[Object state comparisons]
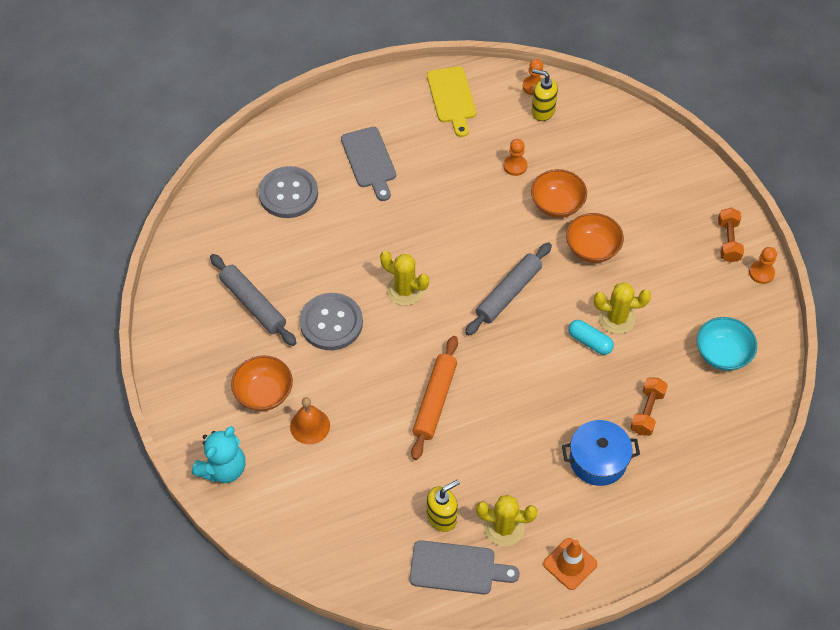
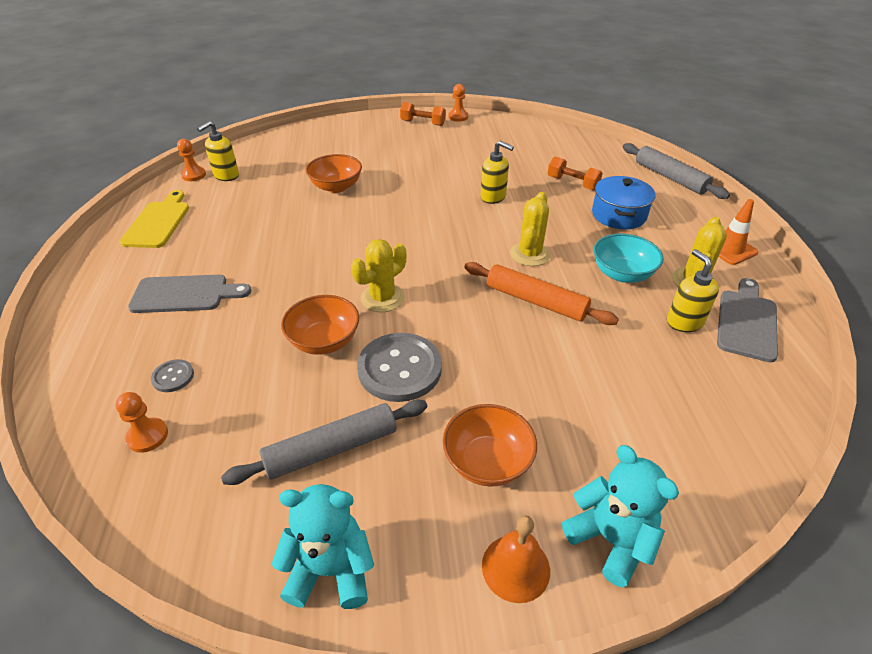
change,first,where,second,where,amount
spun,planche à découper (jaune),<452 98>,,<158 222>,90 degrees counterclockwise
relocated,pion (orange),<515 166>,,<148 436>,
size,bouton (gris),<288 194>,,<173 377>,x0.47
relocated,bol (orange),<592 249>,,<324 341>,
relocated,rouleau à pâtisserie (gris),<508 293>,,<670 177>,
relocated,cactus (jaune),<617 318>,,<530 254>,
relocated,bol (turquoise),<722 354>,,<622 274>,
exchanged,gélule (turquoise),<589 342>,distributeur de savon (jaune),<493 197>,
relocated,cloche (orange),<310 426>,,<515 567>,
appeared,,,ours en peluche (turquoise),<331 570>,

■ **What to do**
Return all records above verbatim without their pictures.

■ **Response to this task**
change,first,where,second,where,amount
spun,planche à découper (jaune),<452 98>,,<158 222>,90 degrees counterclockwise
relocated,pion (orange),<515 166>,,<148 436>,
size,bouton (gris),<288 194>,,<173 377>,x0.47
relocated,bol (orange),<592 249>,,<324 341>,
relocated,rouleau à pâtisserie (gris),<508 293>,,<670 177>,
relocated,cactus (jaune),<617 318>,,<530 254>,
relocated,bol (turquoise),<722 354>,,<622 274>,
exchanged,gélule (turquoise),<589 342>,distributeur de savon (jaune),<493 197>,
relocated,cloche (orange),<310 426>,,<515 567>,
appeared,,,ours en peluche (turquoise),<331 570>,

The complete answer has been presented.